=== Begin Enclosure ===

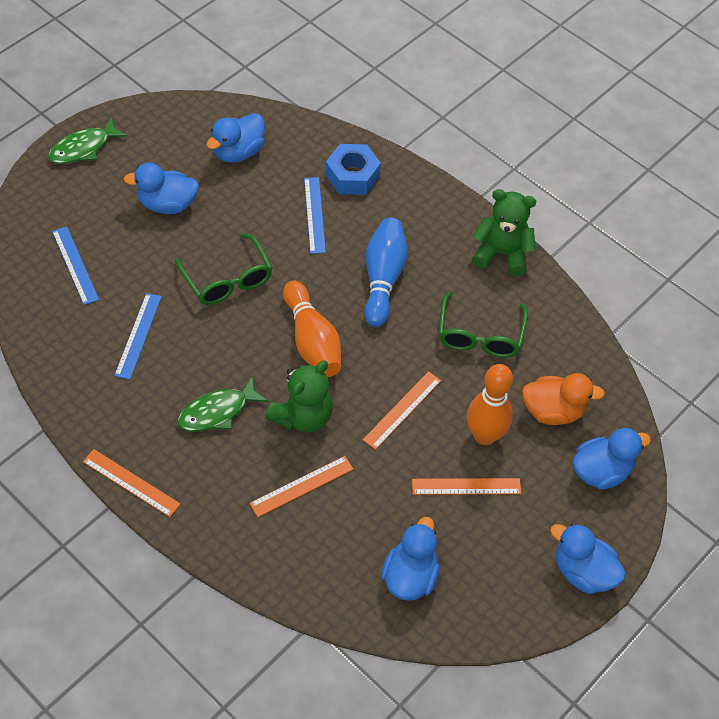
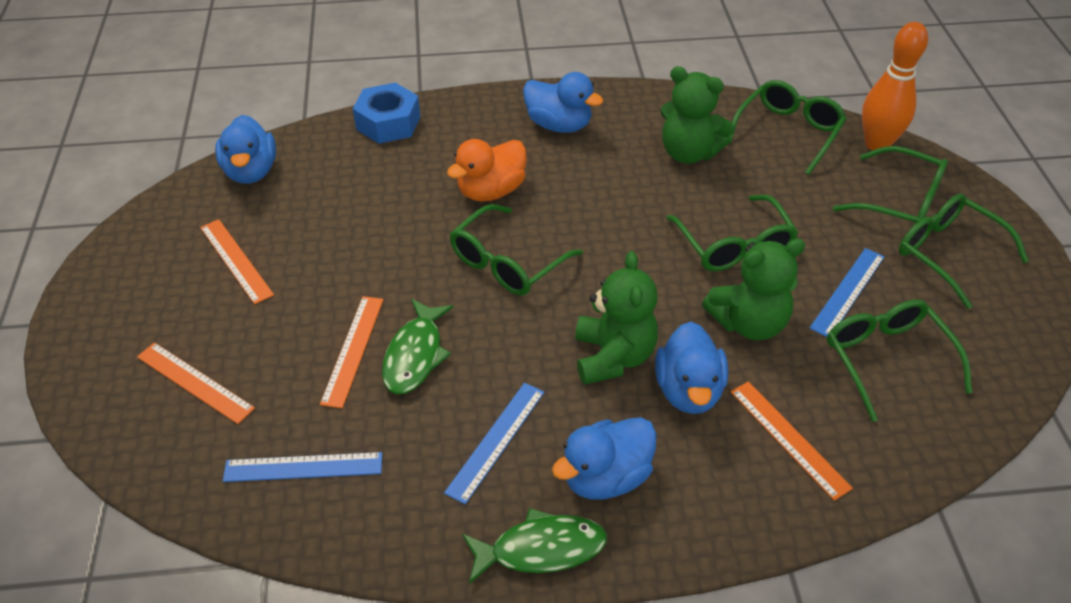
blue bowling pin: 1 -> 0
blue duck: 5 -> 4
green glasses: 2 -> 6
green teddy bear: 2 -> 3
orange bowling pin: 2 -> 1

=== End Enclosure ===

Directions for this task: Exclude the images and reproduce the remaining data exactly.

Task response:
blue bowling pin: 1 -> 0
blue duck: 5 -> 4
green glasses: 2 -> 6
green teddy bear: 2 -> 3
orange bowling pin: 2 -> 1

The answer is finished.